Collected data entries:
= = =
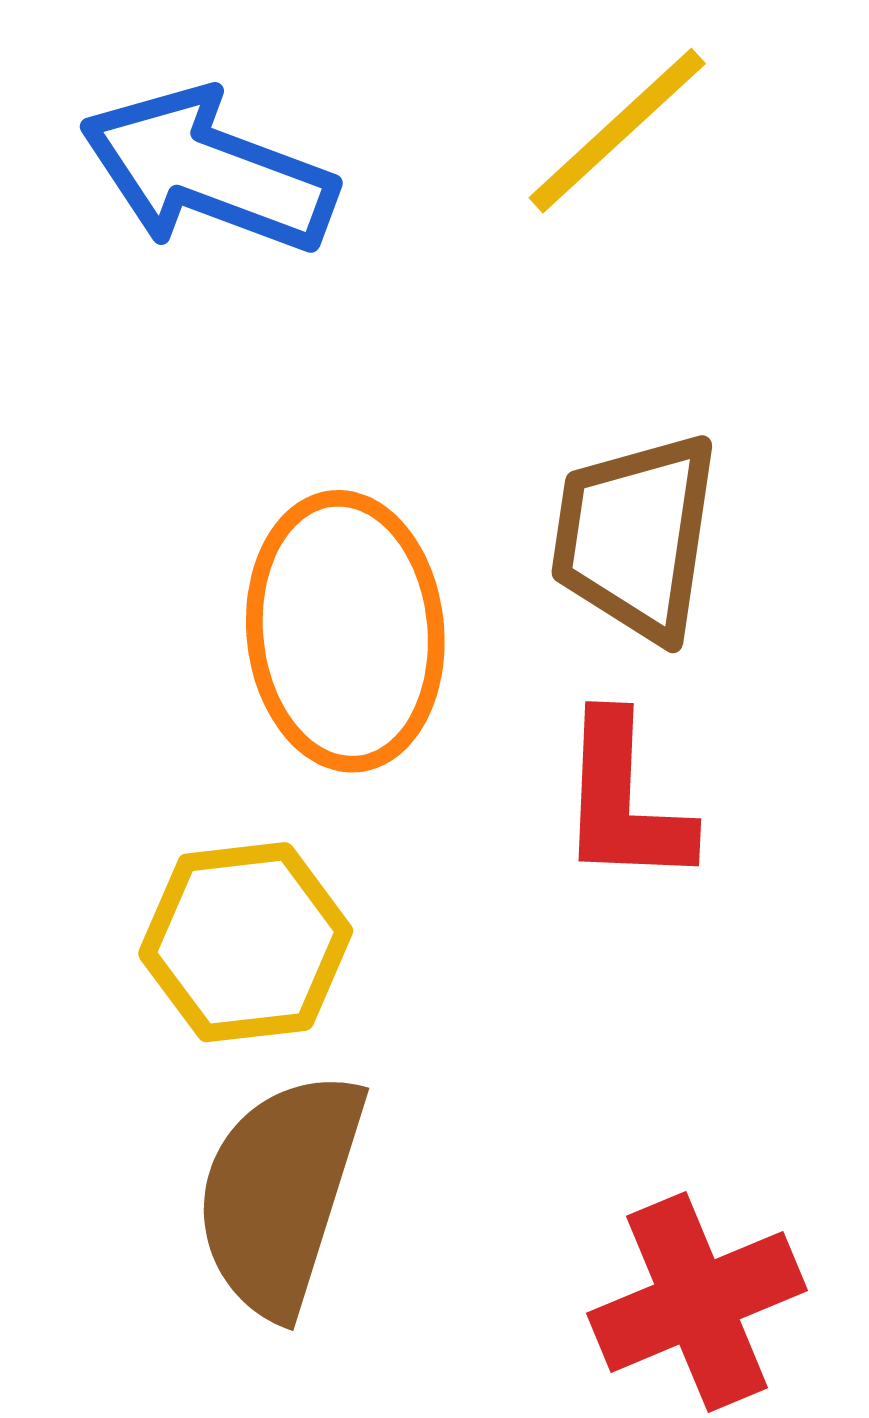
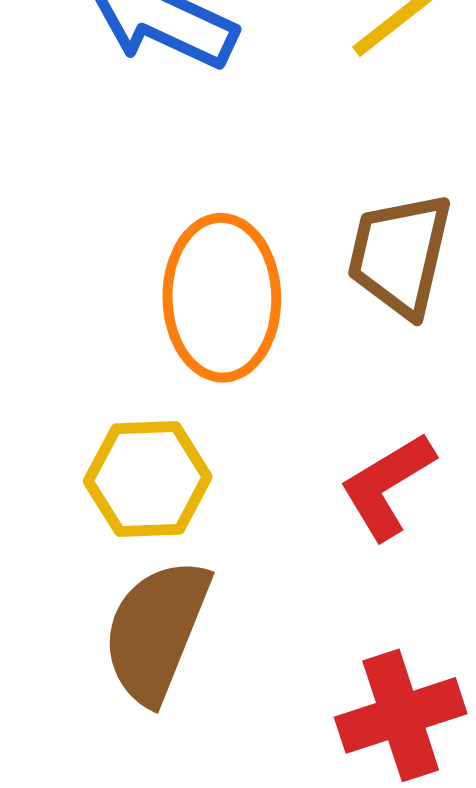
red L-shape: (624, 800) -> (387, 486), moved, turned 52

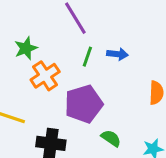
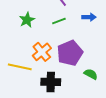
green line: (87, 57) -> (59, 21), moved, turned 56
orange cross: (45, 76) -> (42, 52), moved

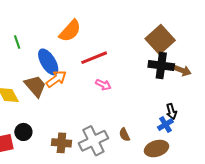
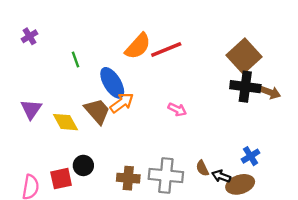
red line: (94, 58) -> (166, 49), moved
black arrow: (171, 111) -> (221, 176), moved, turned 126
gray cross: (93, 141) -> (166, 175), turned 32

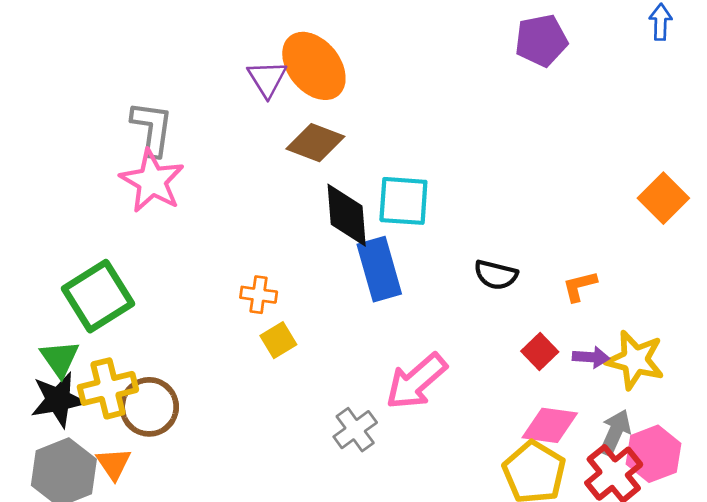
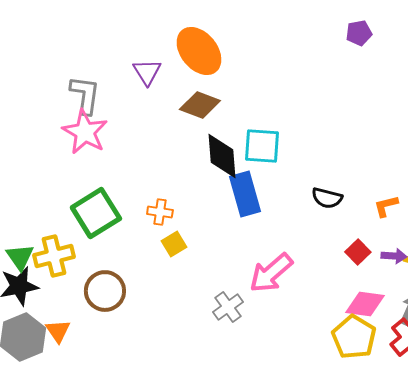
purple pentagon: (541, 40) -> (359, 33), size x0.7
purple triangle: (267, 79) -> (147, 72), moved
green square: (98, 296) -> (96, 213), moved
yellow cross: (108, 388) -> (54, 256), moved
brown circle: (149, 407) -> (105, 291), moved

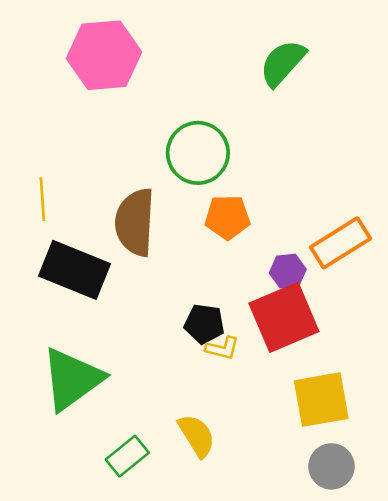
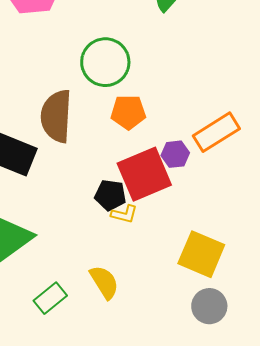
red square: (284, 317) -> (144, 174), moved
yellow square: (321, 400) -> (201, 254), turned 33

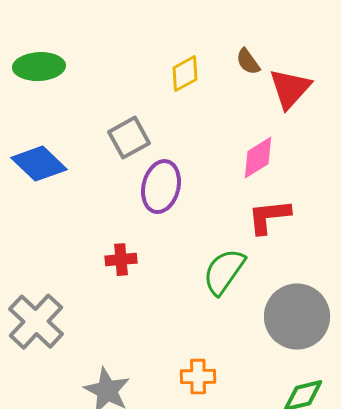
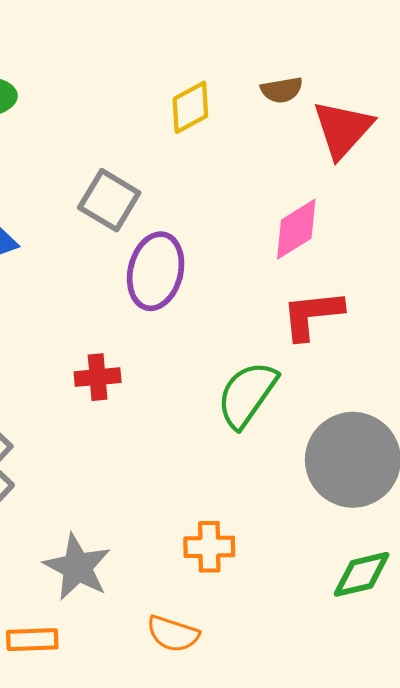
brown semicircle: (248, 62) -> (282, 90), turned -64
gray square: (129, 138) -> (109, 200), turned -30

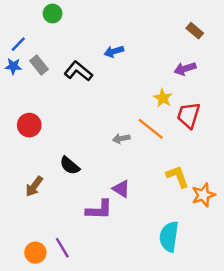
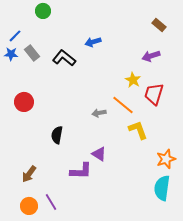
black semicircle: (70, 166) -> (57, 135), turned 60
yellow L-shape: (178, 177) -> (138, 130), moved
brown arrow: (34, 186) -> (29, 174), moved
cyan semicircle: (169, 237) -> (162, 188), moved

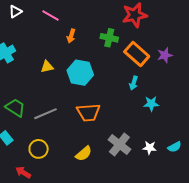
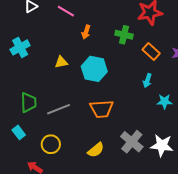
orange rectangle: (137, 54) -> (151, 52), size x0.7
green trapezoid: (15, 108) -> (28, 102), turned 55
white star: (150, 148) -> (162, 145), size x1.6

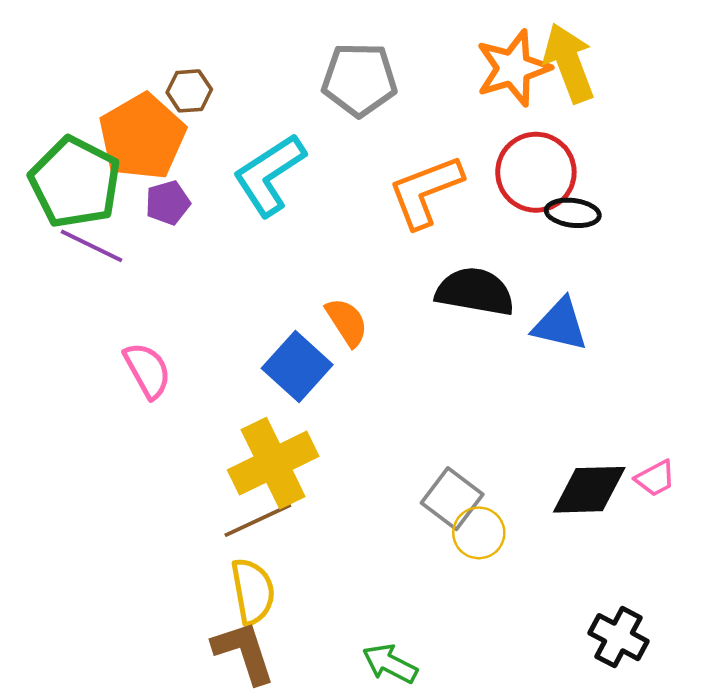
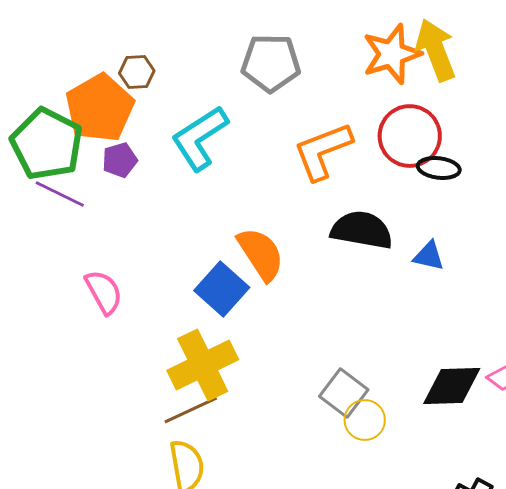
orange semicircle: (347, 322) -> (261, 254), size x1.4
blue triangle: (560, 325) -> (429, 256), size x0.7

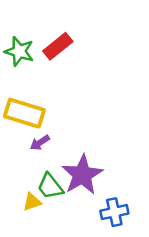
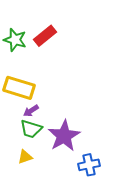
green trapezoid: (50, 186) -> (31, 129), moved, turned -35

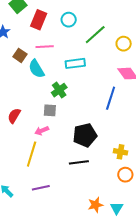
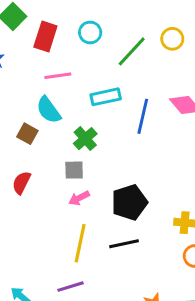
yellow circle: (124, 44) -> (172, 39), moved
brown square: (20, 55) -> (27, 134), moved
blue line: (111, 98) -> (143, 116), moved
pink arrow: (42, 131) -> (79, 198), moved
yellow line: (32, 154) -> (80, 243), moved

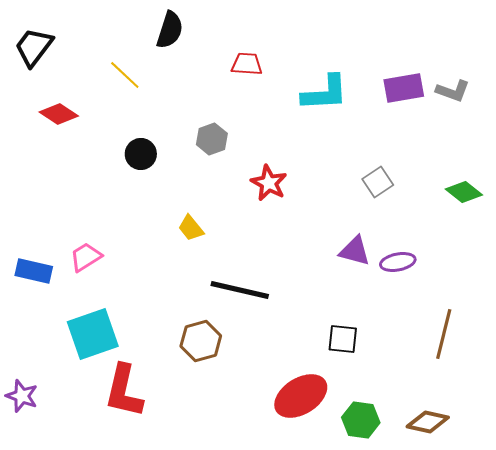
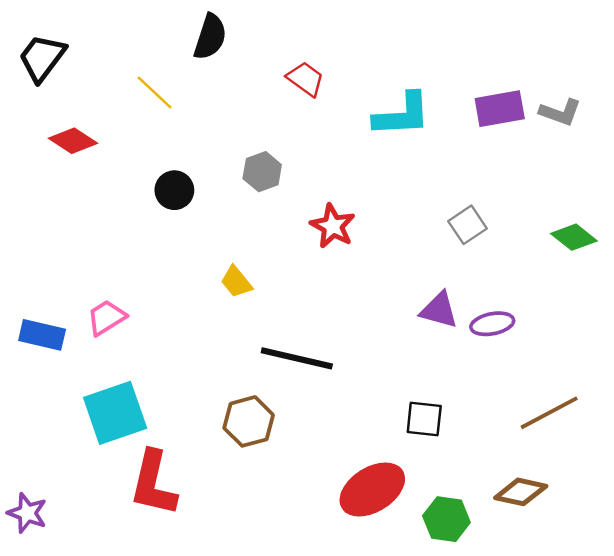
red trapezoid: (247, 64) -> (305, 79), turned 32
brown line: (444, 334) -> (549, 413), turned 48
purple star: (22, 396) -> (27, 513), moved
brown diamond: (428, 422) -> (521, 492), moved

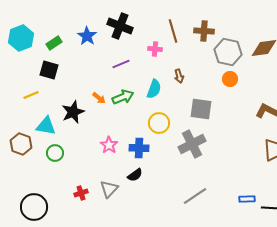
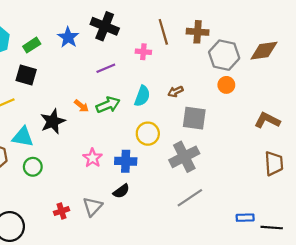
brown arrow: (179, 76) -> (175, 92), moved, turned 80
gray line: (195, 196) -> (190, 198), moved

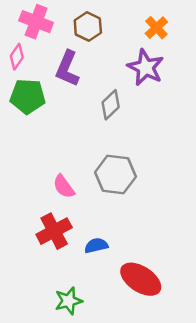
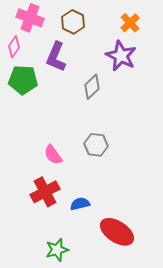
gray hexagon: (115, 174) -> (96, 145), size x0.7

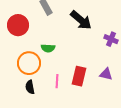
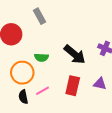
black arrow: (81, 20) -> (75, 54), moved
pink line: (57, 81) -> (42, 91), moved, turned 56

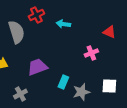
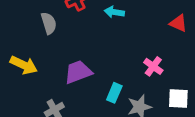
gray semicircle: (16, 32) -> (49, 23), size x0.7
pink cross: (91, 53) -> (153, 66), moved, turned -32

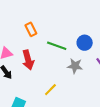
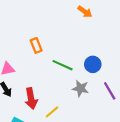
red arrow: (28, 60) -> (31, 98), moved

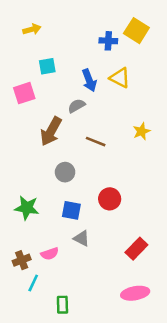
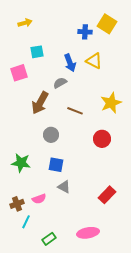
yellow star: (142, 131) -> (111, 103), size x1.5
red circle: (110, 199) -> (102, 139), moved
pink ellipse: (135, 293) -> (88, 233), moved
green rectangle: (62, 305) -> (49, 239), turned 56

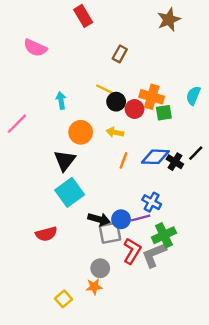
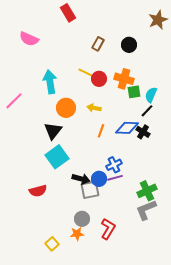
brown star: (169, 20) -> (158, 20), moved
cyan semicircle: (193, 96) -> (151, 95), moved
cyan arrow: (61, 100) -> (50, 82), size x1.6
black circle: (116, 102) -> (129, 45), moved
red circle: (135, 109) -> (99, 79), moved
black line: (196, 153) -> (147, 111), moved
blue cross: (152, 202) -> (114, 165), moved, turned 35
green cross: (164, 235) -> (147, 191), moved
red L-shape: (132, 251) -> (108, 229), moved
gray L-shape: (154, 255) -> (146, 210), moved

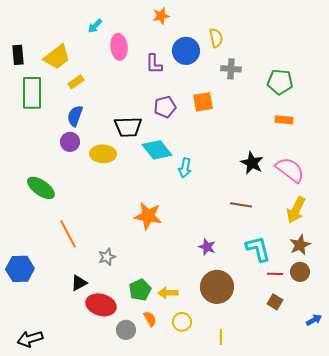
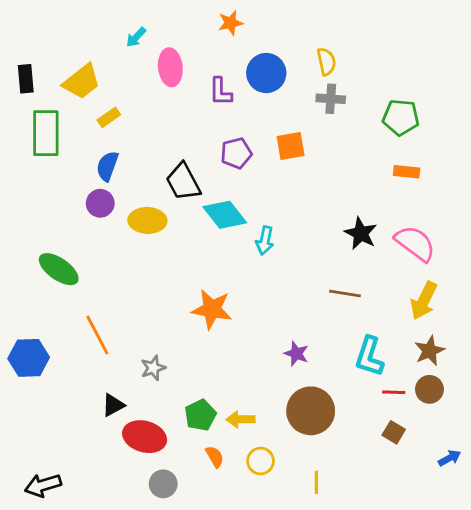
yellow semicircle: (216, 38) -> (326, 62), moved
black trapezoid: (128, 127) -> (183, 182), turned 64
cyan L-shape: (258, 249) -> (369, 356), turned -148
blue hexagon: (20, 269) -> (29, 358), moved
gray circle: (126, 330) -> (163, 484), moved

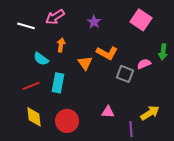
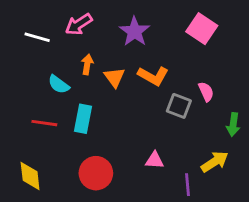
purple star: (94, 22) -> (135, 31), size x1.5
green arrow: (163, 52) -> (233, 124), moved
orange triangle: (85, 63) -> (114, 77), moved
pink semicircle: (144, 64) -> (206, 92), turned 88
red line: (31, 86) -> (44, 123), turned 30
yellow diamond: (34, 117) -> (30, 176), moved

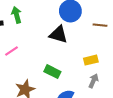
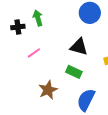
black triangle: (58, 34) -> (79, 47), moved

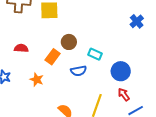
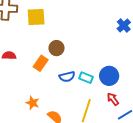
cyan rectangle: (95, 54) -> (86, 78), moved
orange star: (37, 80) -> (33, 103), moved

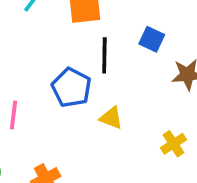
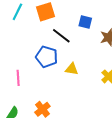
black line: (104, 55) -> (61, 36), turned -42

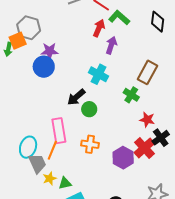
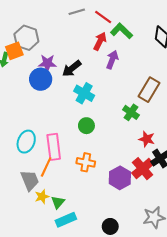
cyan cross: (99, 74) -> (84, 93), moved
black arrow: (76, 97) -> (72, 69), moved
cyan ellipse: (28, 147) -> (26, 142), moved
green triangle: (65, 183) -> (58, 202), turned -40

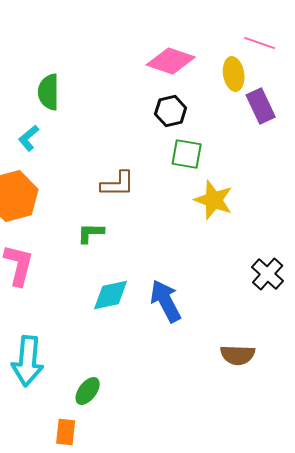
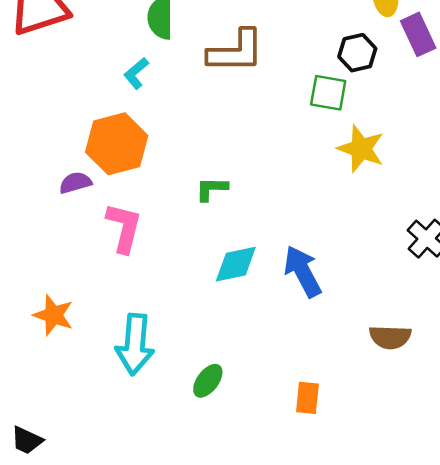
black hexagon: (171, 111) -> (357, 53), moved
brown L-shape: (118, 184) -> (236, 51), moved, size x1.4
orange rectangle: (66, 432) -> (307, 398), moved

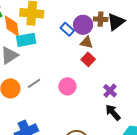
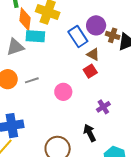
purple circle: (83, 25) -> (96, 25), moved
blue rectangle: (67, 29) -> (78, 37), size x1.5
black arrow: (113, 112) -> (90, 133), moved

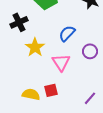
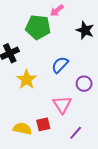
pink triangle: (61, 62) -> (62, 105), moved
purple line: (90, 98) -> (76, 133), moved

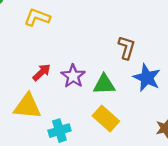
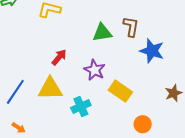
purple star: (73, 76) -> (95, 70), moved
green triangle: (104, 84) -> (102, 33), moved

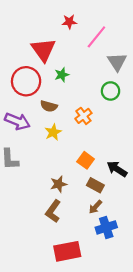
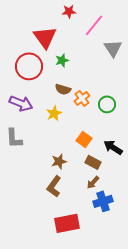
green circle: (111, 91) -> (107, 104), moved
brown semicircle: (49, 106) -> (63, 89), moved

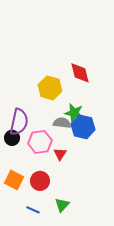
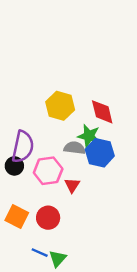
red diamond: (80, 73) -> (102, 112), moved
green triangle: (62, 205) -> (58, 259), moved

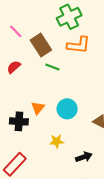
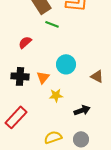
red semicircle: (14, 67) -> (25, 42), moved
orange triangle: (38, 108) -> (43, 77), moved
= = =
TASK REQUIREMENTS: From top to bottom, restate the records above exactly and omit every picture.

TASK SOLUTION:
red L-shape: (624, 800) -> (387, 486), moved, turned 52

green line: (87, 57) -> (59, 21), moved, turned 56
orange cross: (45, 76) -> (42, 52), moved

red line: (94, 58) -> (166, 49), moved
black arrow: (171, 111) -> (221, 176), moved, turned 126
gray cross: (93, 141) -> (166, 175), turned 32

purple pentagon: (541, 40) -> (359, 33), size x0.7
purple triangle: (267, 79) -> (147, 72), moved
green square: (98, 296) -> (96, 213), moved
yellow cross: (108, 388) -> (54, 256), moved
brown circle: (149, 407) -> (105, 291), moved

red square: (284, 317) -> (144, 174), moved
yellow square: (321, 400) -> (201, 254), turned 33

brown semicircle: (248, 62) -> (282, 90), turned -64
gray square: (129, 138) -> (109, 200), turned -30

black semicircle: (70, 166) -> (57, 135), turned 60
yellow L-shape: (178, 177) -> (138, 130), moved
brown arrow: (34, 186) -> (29, 174), moved
cyan semicircle: (169, 237) -> (162, 188), moved

orange rectangle: (137, 54) -> (151, 52), size x0.7
green trapezoid: (15, 108) -> (28, 102), turned 55
white star: (150, 148) -> (162, 145), size x1.6

orange semicircle: (347, 322) -> (261, 254), size x1.4
blue triangle: (560, 325) -> (429, 256), size x0.7

green trapezoid: (50, 186) -> (31, 129), moved, turned -35

yellow circle: (124, 44) -> (172, 39), moved
brown square: (20, 55) -> (27, 134), moved
blue line: (111, 98) -> (143, 116), moved
pink arrow: (42, 131) -> (79, 198), moved
yellow line: (32, 154) -> (80, 243), moved

red trapezoid: (247, 64) -> (305, 79), turned 32
brown line: (444, 334) -> (549, 413), turned 48
purple star: (22, 396) -> (27, 513), moved
brown diamond: (428, 422) -> (521, 492), moved

brown arrow: (179, 76) -> (175, 92), moved, turned 80
gray line: (195, 196) -> (190, 198), moved

gray hexagon: (115, 174) -> (96, 145), size x0.7

black arrow: (81, 20) -> (75, 54), moved
pink line: (57, 81) -> (42, 91), moved, turned 56

gray semicircle: (16, 32) -> (49, 23), size x0.7
pink cross: (91, 53) -> (153, 66), moved, turned -32

red arrow: (28, 60) -> (31, 98), moved

yellow star: (142, 131) -> (111, 103), size x1.5
red circle: (110, 199) -> (102, 139), moved
pink ellipse: (135, 293) -> (88, 233), moved
green rectangle: (62, 305) -> (49, 239), turned 56

brown star: (169, 20) -> (158, 20), moved
cyan semicircle: (193, 96) -> (151, 95), moved
cyan arrow: (61, 100) -> (50, 82), size x1.6
black circle: (116, 102) -> (129, 45), moved
red circle: (135, 109) -> (99, 79), moved
black line: (196, 153) -> (147, 111), moved
blue cross: (152, 202) -> (114, 165), moved, turned 35
green cross: (164, 235) -> (147, 191), moved
red L-shape: (132, 251) -> (108, 229), moved
gray L-shape: (154, 255) -> (146, 210), moved

yellow semicircle: (216, 38) -> (326, 62), moved
black trapezoid: (128, 127) -> (183, 182), turned 64
cyan L-shape: (258, 249) -> (369, 356), turned -148
blue hexagon: (20, 269) -> (29, 358), moved
gray circle: (126, 330) -> (163, 484), moved

purple star: (94, 22) -> (135, 31), size x1.5
green arrow: (163, 52) -> (233, 124), moved
orange triangle: (85, 63) -> (114, 77), moved
pink semicircle: (144, 64) -> (206, 92), turned 88
red line: (31, 86) -> (44, 123), turned 30
yellow diamond: (34, 117) -> (30, 176), moved

black triangle: (58, 34) -> (79, 47), moved

cyan rectangle: (95, 54) -> (86, 78), moved
orange star: (37, 80) -> (33, 103), moved

black line: (104, 55) -> (61, 36), turned -42

cyan cross: (99, 74) -> (84, 93), moved
black arrow: (76, 97) -> (72, 69), moved
cyan ellipse: (28, 147) -> (26, 142), moved
green triangle: (65, 183) -> (58, 202), turned -40

black hexagon: (171, 111) -> (357, 53), moved
brown L-shape: (118, 184) -> (236, 51), moved, size x1.4
orange rectangle: (66, 432) -> (307, 398), moved

purple circle: (83, 25) -> (96, 25), moved
blue rectangle: (67, 29) -> (78, 37), size x1.5
black arrow: (113, 112) -> (90, 133), moved

pink triangle: (61, 62) -> (62, 105), moved
purple line: (90, 98) -> (76, 133), moved

purple star: (73, 76) -> (95, 70), moved
green triangle: (104, 84) -> (102, 33), moved

green circle: (111, 91) -> (107, 104), moved
brown semicircle: (49, 106) -> (63, 89), moved

red diamond: (80, 73) -> (102, 112), moved
green triangle: (62, 205) -> (58, 259), moved

red semicircle: (14, 67) -> (25, 42), moved
orange triangle: (38, 108) -> (43, 77), moved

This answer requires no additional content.